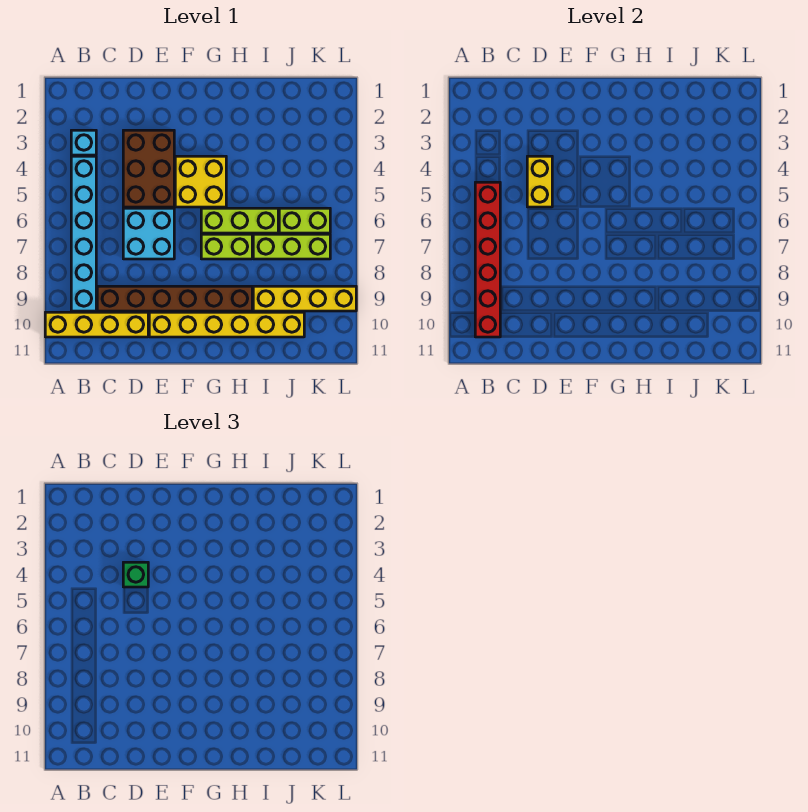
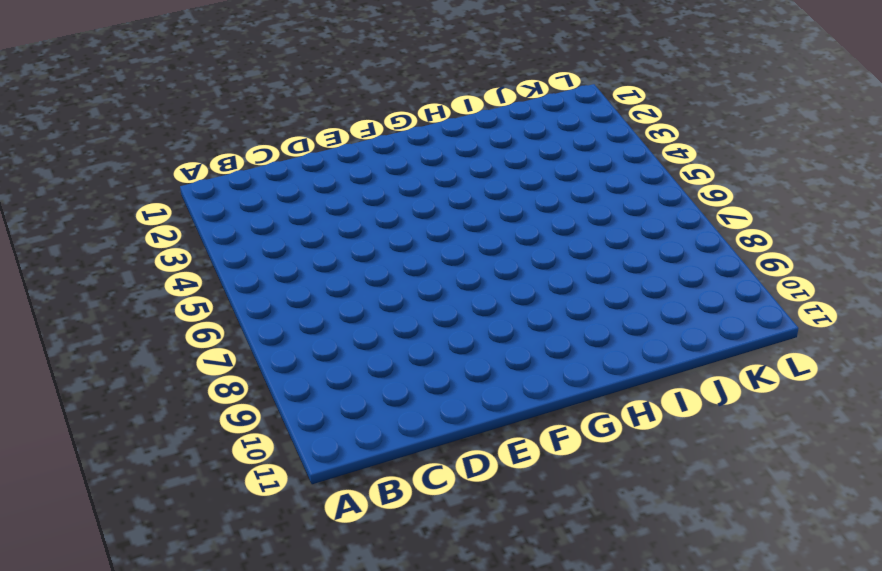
none -> yellow 1x4 brick [45,312,148,337]
none -> cyan 1x1 brick [71,130,96,155]
none -> cyan 1x6 brick [71,156,96,311]

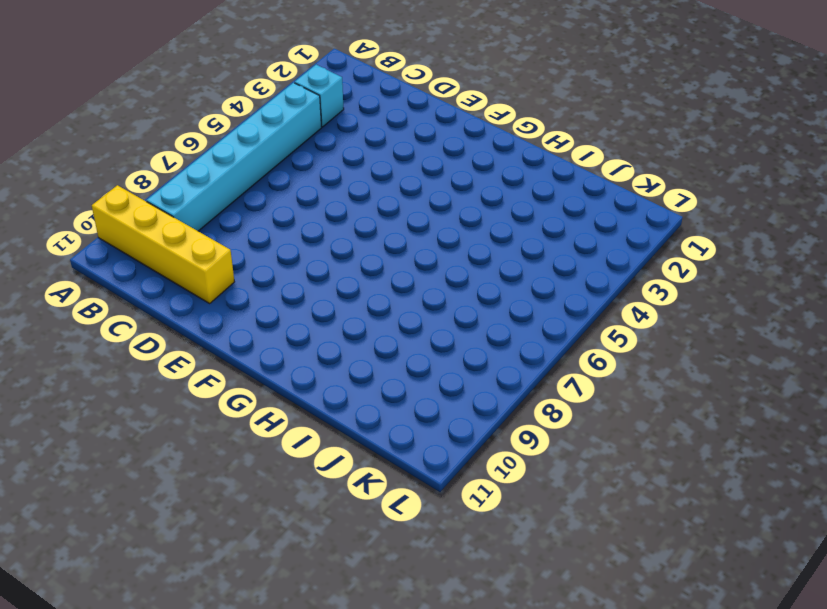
none -> brown 1x6 brick [97,286,252,311]
none -> brown 2x3 brick [123,130,174,207]
none -> cyan 2x2 brick [123,208,174,259]

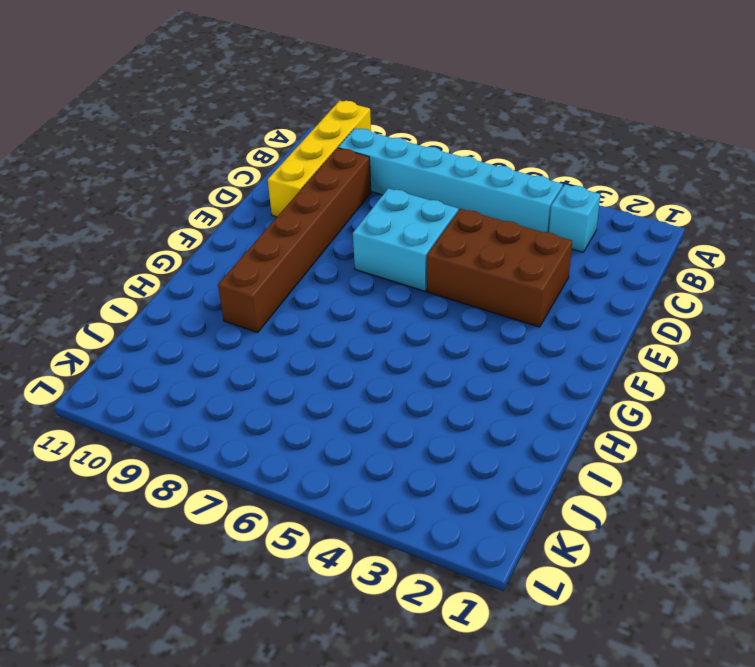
none -> yellow 1x6 brick [149,312,304,337]
none -> yellow 2x2 brick [175,156,226,207]
none -> lime 1x3 brick [201,208,278,233]

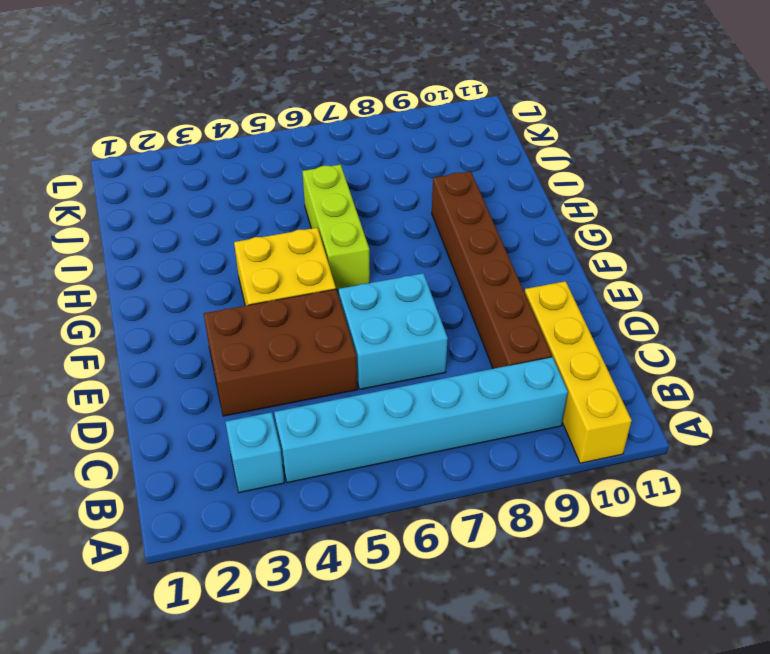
none -> yellow 1x6 brick [149,312,304,337]
none -> lime 1x2 brick [201,234,252,259]
none -> lime 1x3 brick [253,234,330,259]

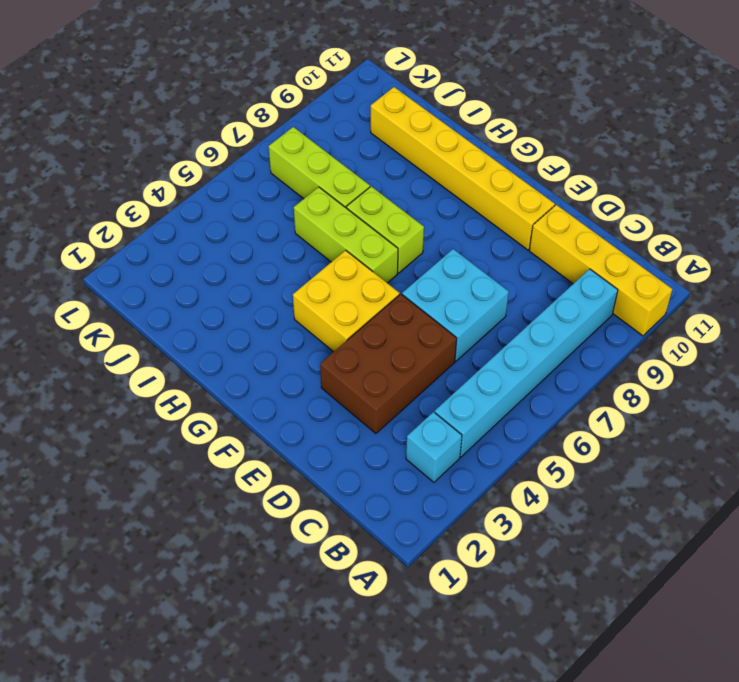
none -> brown 1x6 brick [97,286,252,311]
none -> yellow 1x4 brick [253,286,356,311]
none -> lime 1x2 brick [279,208,330,233]

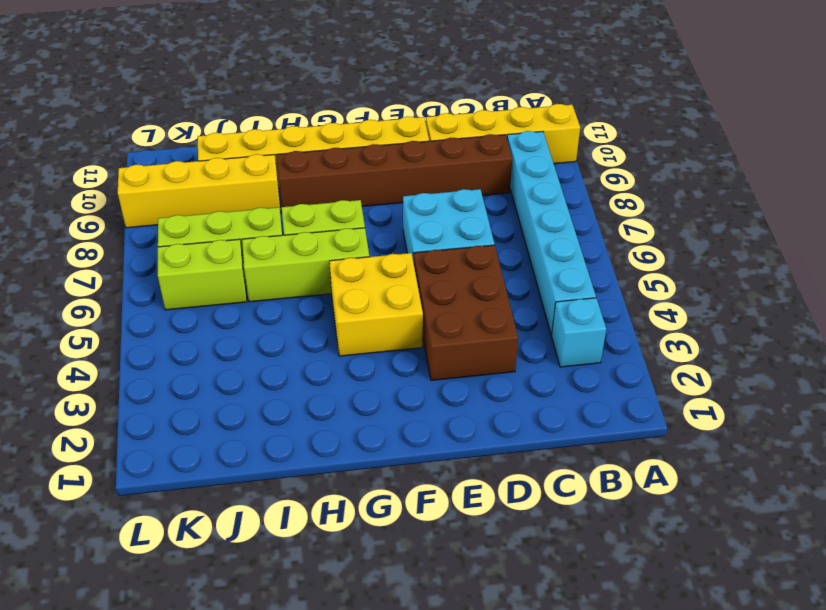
none -> red 1x6 brick [475,182,500,337]
none -> yellow 1x2 brick [527,156,552,207]
none -> green 1x1 brick [123,562,148,587]

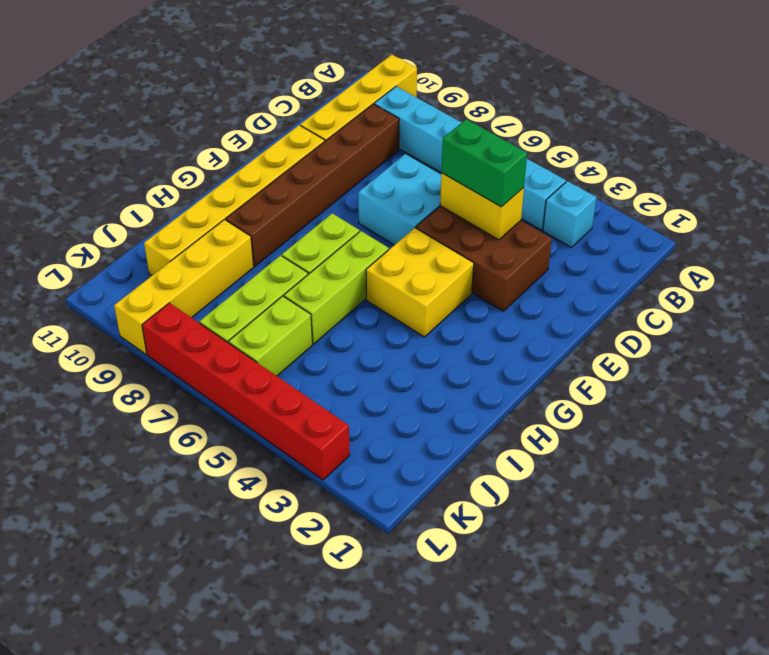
green 1x2 brick [441,119,527,207] -> green 1x1 brick [123,562,148,587]
red 1x6 brick [142,303,350,480] -> red 1x6 brick moved to [475,182,500,337]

****************************************

● **Required action**
The answer must be the whole listing, word for word, with no pictures in it. Please write it out.

● **Exercise answer**
none -> yellow 1x4 brick [45,312,148,337]
none -> cyan 1x1 brick [71,130,96,155]
none -> cyan 1x6 brick [71,156,96,311]

none -> brown 1x6 brick [97,286,252,311]
none -> brown 2x3 brick [123,130,174,207]
none -> cyan 2x2 brick [123,208,174,259]

none -> yellow 1x6 brick [149,312,304,337]
none -> yellow 2x2 brick [175,156,226,207]
none -> lime 1x3 brick [201,208,278,233]

none -> yellow 1x6 brick [149,312,304,337]
none -> lime 1x2 brick [201,234,252,259]
none -> lime 1x3 brick [253,234,330,259]

none -> brown 1x6 brick [97,286,252,311]
none -> yellow 1x4 brick [253,286,356,311]
none -> lime 1x2 brick [279,208,330,233]

none -> red 1x6 brick [475,182,500,337]
none -> yellow 1x2 brick [527,156,552,207]
none -> green 1x1 brick [123,562,148,587]

green 1x2 brick [441,119,527,207] -> green 1x1 brick [123,562,148,587]
red 1x6 brick [142,303,350,480] -> red 1x6 brick moved to [475,182,500,337]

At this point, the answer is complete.